§ **WHAT IS NEEDED**
Of the lines below, copy those that hold the word "green".

§ **RAW DATA**
======

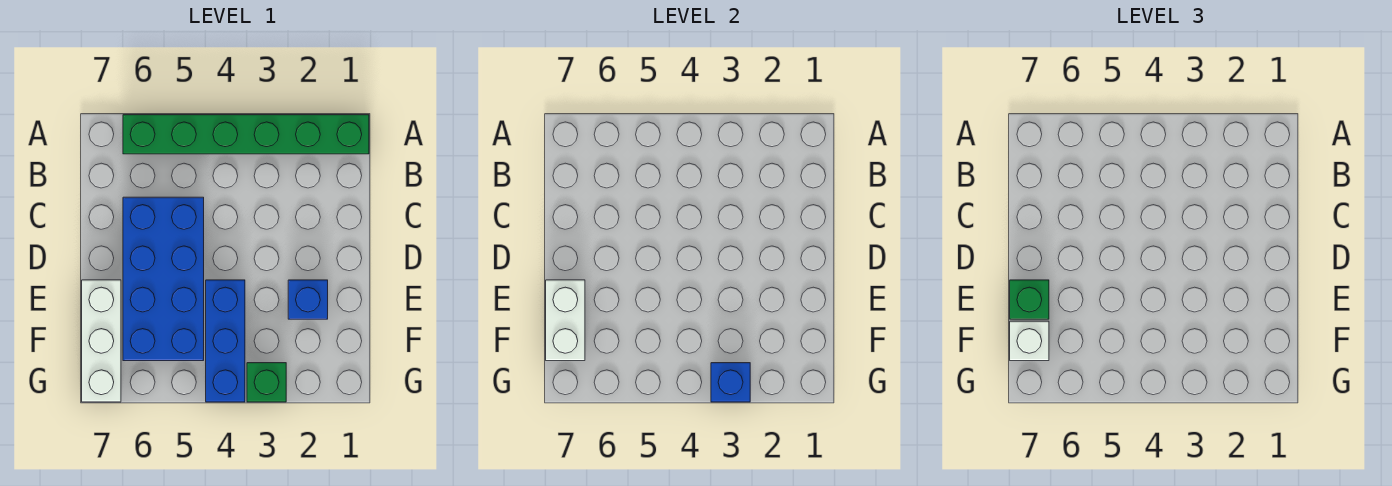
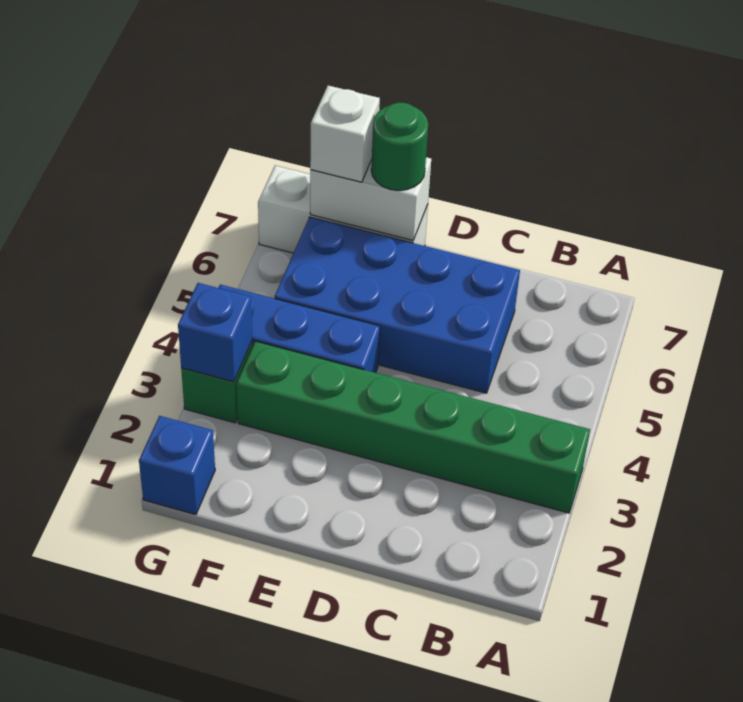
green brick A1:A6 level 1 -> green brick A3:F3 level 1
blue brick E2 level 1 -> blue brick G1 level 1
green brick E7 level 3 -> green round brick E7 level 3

======

§ **EXERCISE SOLUTION**
green brick A1:A6 level 1 -> green brick A3:F3 level 1
green brick E7 level 3 -> green round brick E7 level 3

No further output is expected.